■ EXERCISE REQUIREMENTS ■
Print nothing but the lines below starting at the line that holds "cot: (51, 46) -> (227, 81), moved, turned 90" and ending at the line that holds "door: (353, 412) -> (363, 111), swing flipped", including both, each exactly as written.

■ RECORDED INFORMATION ■
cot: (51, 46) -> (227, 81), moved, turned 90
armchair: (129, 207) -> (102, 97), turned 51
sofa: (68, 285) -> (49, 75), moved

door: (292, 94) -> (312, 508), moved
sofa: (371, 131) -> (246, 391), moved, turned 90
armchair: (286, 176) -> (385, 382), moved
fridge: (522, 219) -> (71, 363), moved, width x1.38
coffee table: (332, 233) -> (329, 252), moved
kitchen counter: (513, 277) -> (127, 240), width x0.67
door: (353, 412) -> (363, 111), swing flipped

--

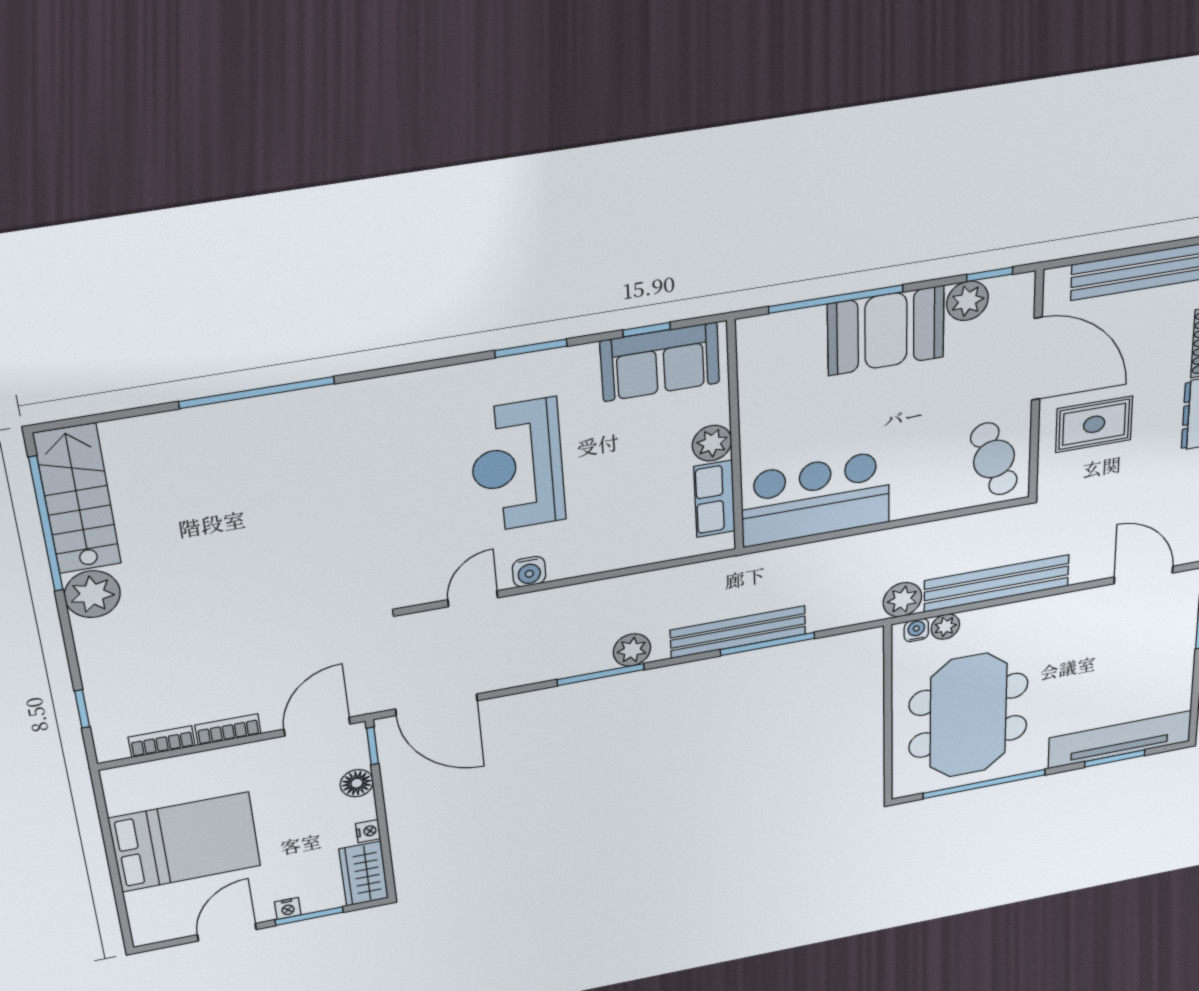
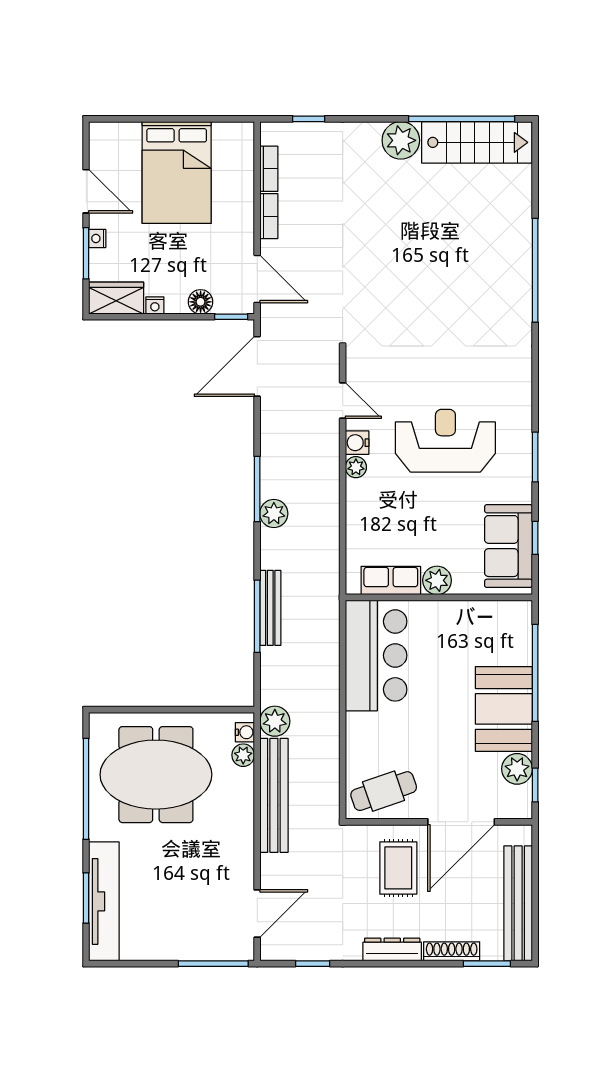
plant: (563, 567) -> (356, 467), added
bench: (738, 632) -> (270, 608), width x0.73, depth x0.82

--

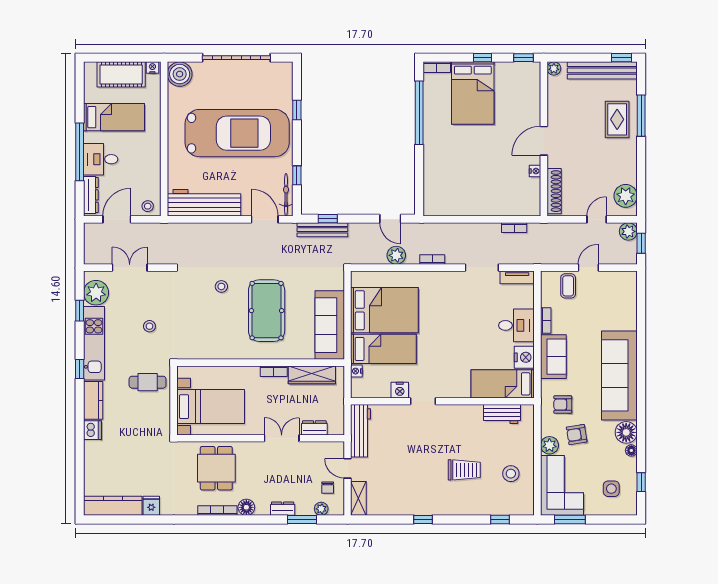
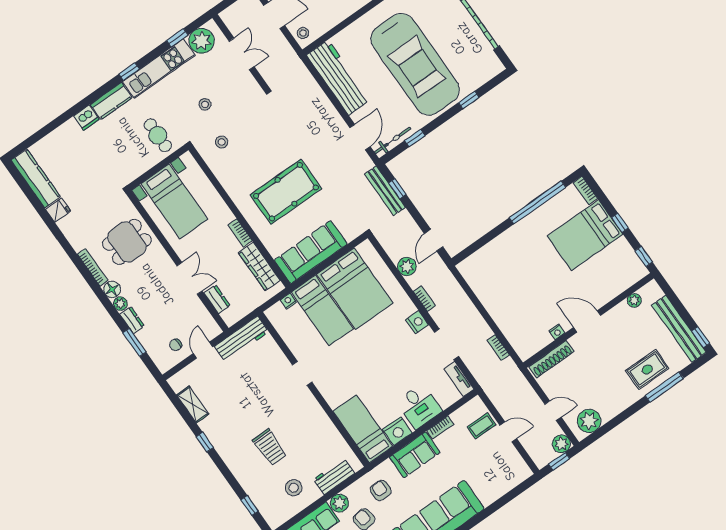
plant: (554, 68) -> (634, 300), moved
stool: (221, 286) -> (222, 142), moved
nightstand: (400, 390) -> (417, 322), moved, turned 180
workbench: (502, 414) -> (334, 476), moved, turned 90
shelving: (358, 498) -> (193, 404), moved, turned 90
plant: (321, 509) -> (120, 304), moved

■ WRITTEN REPLY ■
cot: (51, 46) -> (227, 81), moved, turned 90
armchair: (129, 207) -> (102, 97), turned 51
sofa: (68, 285) -> (49, 75), moved

door: (292, 94) -> (312, 508), moved
sofa: (371, 131) -> (246, 391), moved, turned 90
armchair: (286, 176) -> (385, 382), moved
fridge: (522, 219) -> (71, 363), moved, width x1.38
coffee table: (332, 233) -> (329, 252), moved
kitchen counter: (513, 277) -> (127, 240), width x0.67
door: (353, 412) -> (363, 111), swing flipped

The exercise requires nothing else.